Repeat the lines below exactly as written, please, from the line with "brown banana [189,234,254,295]" to the line with "camera: 25 degrees right, 10 degrees up", both lines included, and no others.

(Records shown Opens)

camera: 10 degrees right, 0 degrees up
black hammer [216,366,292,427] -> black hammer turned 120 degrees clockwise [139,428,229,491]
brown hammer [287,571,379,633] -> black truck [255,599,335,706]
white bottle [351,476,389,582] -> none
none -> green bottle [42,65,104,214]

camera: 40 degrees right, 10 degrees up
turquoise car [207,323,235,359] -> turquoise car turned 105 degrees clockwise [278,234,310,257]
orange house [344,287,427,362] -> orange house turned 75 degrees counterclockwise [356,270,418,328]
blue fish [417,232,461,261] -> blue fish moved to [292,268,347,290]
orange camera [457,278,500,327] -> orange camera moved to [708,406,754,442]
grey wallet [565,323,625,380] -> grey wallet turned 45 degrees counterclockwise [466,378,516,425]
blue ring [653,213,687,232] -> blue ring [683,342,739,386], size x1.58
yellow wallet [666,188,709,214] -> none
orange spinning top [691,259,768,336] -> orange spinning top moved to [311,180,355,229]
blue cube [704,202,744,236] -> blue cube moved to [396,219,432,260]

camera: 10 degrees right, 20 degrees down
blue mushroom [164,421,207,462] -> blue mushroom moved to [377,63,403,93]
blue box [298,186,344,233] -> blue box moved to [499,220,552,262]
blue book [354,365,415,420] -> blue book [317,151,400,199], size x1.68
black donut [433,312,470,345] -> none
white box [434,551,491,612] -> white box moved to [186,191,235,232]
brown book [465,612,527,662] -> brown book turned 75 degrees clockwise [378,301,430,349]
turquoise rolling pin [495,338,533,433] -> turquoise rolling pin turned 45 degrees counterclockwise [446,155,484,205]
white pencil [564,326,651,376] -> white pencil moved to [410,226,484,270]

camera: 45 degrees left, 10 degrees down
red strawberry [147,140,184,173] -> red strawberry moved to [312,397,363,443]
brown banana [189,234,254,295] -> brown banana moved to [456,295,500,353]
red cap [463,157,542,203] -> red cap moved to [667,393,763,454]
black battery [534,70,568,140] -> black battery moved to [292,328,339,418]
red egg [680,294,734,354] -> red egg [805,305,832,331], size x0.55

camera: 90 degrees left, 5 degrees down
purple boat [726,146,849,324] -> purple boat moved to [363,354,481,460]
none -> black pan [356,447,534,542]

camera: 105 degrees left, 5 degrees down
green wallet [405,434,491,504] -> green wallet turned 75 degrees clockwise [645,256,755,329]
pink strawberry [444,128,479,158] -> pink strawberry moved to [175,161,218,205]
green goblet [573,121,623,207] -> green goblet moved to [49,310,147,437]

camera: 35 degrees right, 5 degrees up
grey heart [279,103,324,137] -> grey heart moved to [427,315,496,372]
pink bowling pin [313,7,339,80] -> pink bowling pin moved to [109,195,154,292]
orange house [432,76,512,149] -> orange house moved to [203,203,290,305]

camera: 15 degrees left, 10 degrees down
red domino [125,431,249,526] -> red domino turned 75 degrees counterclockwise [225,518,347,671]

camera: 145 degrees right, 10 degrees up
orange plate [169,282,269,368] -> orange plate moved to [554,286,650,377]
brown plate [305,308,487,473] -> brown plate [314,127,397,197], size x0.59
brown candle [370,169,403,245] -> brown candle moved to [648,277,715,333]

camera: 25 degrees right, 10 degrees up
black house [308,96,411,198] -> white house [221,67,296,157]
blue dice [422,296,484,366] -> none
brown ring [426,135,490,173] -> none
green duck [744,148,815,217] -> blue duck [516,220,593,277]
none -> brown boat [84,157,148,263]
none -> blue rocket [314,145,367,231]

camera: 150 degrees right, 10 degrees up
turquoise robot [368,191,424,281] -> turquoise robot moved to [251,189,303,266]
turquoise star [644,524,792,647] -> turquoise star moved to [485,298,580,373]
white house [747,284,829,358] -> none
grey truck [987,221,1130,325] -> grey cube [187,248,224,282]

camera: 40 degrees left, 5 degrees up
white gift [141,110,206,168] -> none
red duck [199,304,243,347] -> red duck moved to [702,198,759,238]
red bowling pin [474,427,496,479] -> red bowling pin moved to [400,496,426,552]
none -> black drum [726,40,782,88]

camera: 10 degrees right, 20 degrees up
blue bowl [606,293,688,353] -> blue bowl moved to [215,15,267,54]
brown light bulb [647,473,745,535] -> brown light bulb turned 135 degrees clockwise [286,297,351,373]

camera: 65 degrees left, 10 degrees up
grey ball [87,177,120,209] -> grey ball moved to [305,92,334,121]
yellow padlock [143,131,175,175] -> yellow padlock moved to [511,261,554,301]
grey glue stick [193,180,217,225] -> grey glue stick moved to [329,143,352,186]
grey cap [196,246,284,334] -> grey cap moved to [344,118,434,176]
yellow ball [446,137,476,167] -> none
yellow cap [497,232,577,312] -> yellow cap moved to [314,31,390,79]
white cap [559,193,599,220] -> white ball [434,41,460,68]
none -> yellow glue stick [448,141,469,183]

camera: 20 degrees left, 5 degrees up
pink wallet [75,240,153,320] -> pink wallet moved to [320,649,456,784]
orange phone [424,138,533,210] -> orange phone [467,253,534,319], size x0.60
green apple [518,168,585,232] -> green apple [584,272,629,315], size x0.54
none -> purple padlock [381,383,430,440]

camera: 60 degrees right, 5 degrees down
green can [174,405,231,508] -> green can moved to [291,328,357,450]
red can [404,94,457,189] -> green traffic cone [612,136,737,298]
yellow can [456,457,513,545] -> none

(Records shown Closes)

▸ **Solution to this problem**:
brown banana [189,234,254,295] -> brown banana moved to [456,295,500,353]
red cap [463,157,542,203] -> red cap moved to [667,393,763,454]
black battery [534,70,568,140] -> black battery moved to [292,328,339,418]
red egg [680,294,734,354] -> red egg [805,305,832,331], size x0.55

camera: 90 degrees left, 5 degrees down
purple boat [726,146,849,324] -> purple boat moved to [363,354,481,460]
none -> black pan [356,447,534,542]

camera: 105 degrees left, 5 degrees down
green wallet [405,434,491,504] -> green wallet turned 75 degrees clockwise [645,256,755,329]
pink strawberry [444,128,479,158] -> pink strawberry moved to [175,161,218,205]
green goblet [573,121,623,207] -> green goblet moved to [49,310,147,437]

camera: 35 degrees right, 5 degrees up
grey heart [279,103,324,137] -> grey heart moved to [427,315,496,372]
pink bowling pin [313,7,339,80] -> pink bowling pin moved to [109,195,154,292]
orange house [432,76,512,149] -> orange house moved to [203,203,290,305]

camera: 15 degrees left, 10 degrees down
red domino [125,431,249,526] -> red domino turned 75 degrees counterclockwise [225,518,347,671]

camera: 145 degrees right, 10 degrees up
orange plate [169,282,269,368] -> orange plate moved to [554,286,650,377]
brown plate [305,308,487,473] -> brown plate [314,127,397,197], size x0.59
brown candle [370,169,403,245] -> brown candle moved to [648,277,715,333]

camera: 25 degrees right, 10 degrees up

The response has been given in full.